Copy exactly the lines of the records below, and only those lines, beginning with the line that contains "294 424 338]" and ending with the line that contains "camera: 25 degrees right, 10 degrees up".

• EXERCISE INPUT:
—————
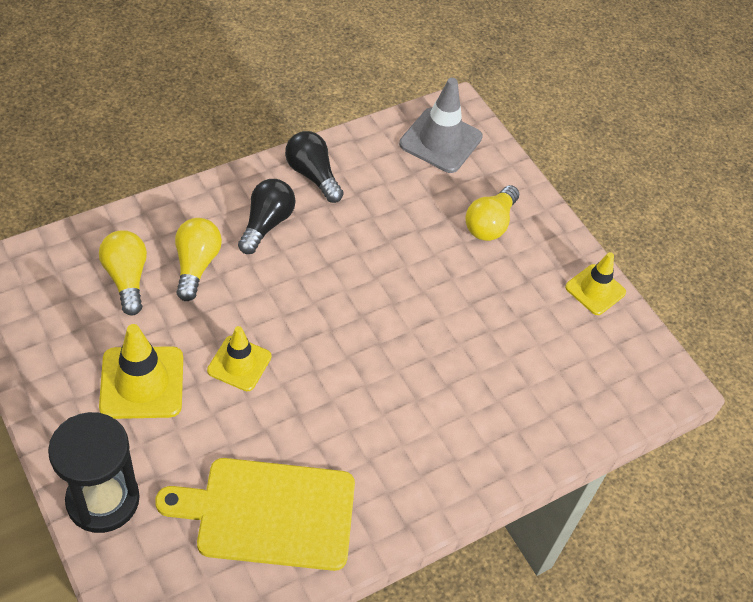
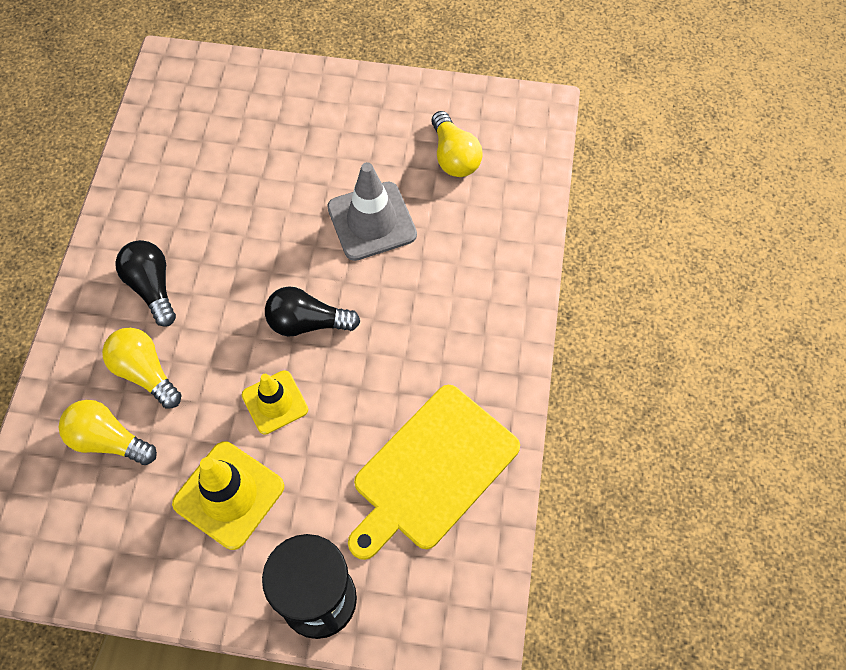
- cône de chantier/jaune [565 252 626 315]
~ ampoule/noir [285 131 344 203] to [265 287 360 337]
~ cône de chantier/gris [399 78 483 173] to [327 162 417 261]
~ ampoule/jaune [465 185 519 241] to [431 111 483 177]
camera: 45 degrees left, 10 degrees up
—————
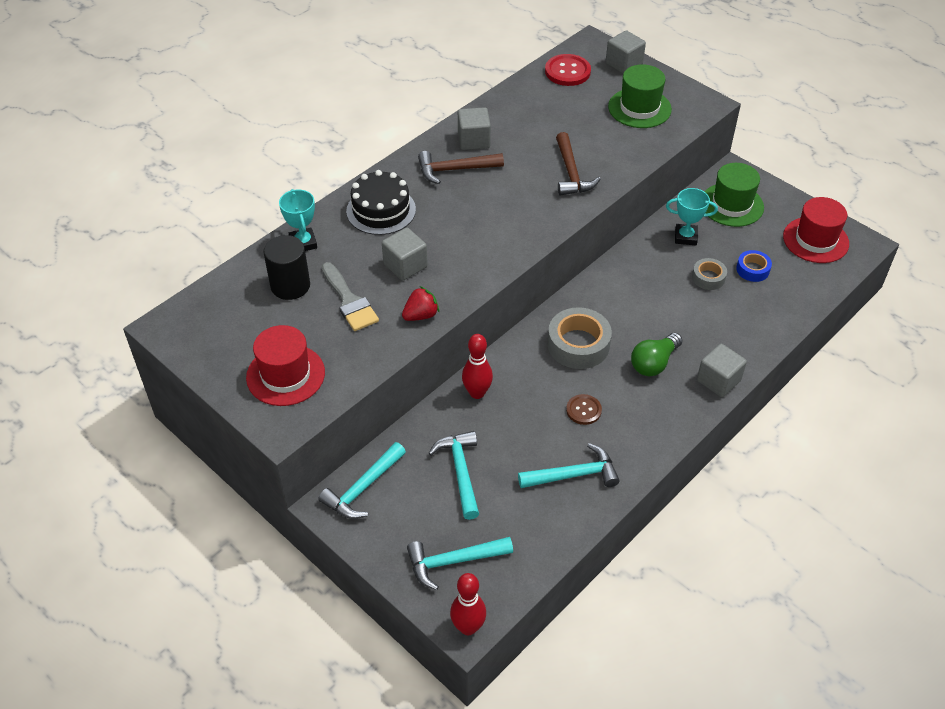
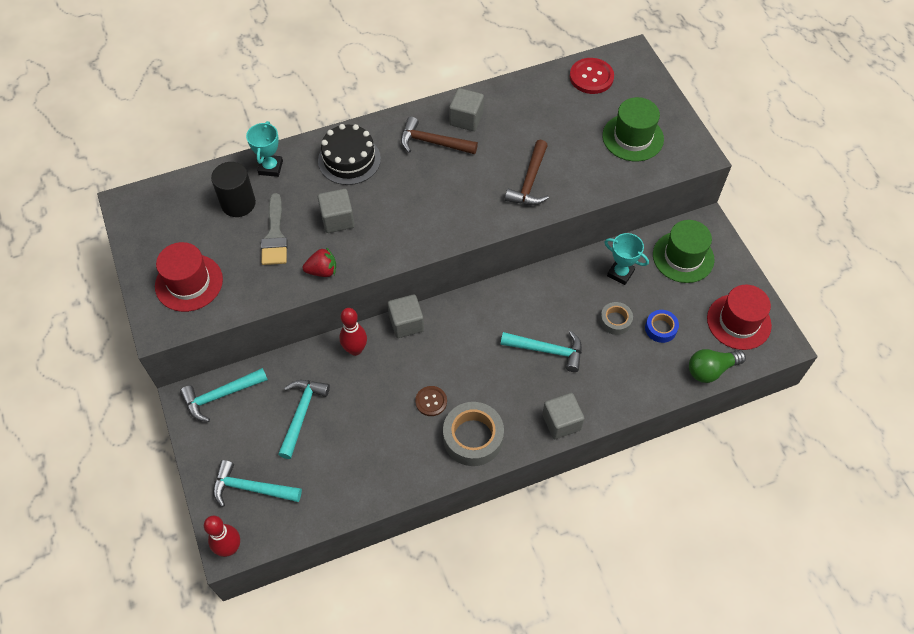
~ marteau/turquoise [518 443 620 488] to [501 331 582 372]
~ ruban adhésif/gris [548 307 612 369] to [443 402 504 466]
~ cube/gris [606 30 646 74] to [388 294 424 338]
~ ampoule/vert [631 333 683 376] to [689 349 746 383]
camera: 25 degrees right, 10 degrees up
—————
• ANSWER FOR THIS EXERCISE:
~ cube/gris [606 30 646 74] to [388 294 424 338]
~ ampoule/vert [631 333 683 376] to [689 349 746 383]
camera: 25 degrees right, 10 degrees up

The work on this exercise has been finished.